### MATERIALS PROVIDED
▼
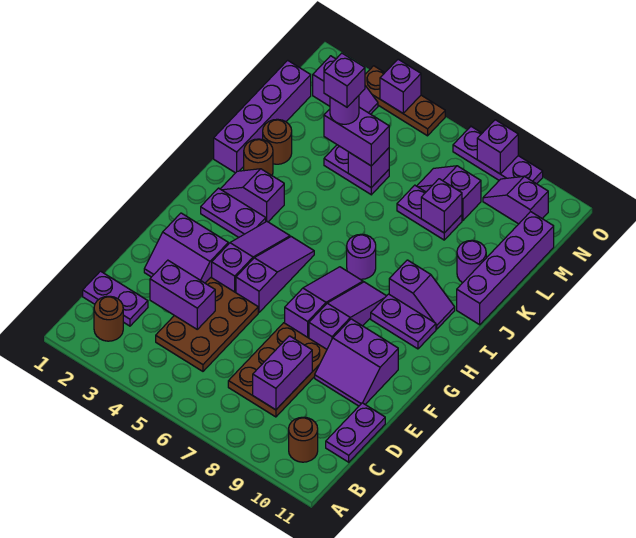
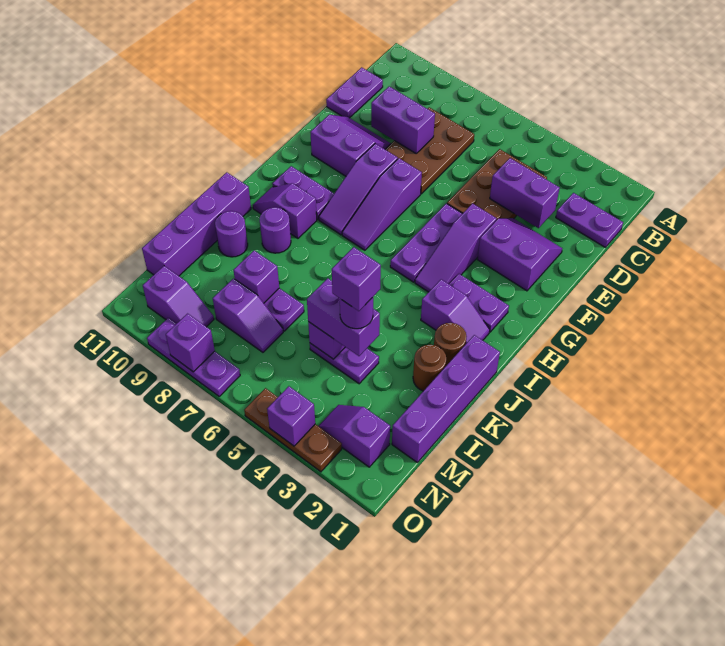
brown round brick B2 level 1 -> none
brown round brick B10 level 1 -> none
purple brick C8:D8 level 2 -> purple brick D8:D9 level 2
purple slope F5:H5 level 1 top F -> purple plate F5:H5 level 1
purple round brick I7 level 1 -> purple round brick J9 level 1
▲
### WHAT YOU SHOULD DO
Lines from the records above that hold "brick" are the ones to list.

### SOLVED PROBLEM
brown round brick B2 level 1 -> none
brown round brick B10 level 1 -> none
purple brick C8:D8 level 2 -> purple brick D8:D9 level 2
purple round brick I7 level 1 -> purple round brick J9 level 1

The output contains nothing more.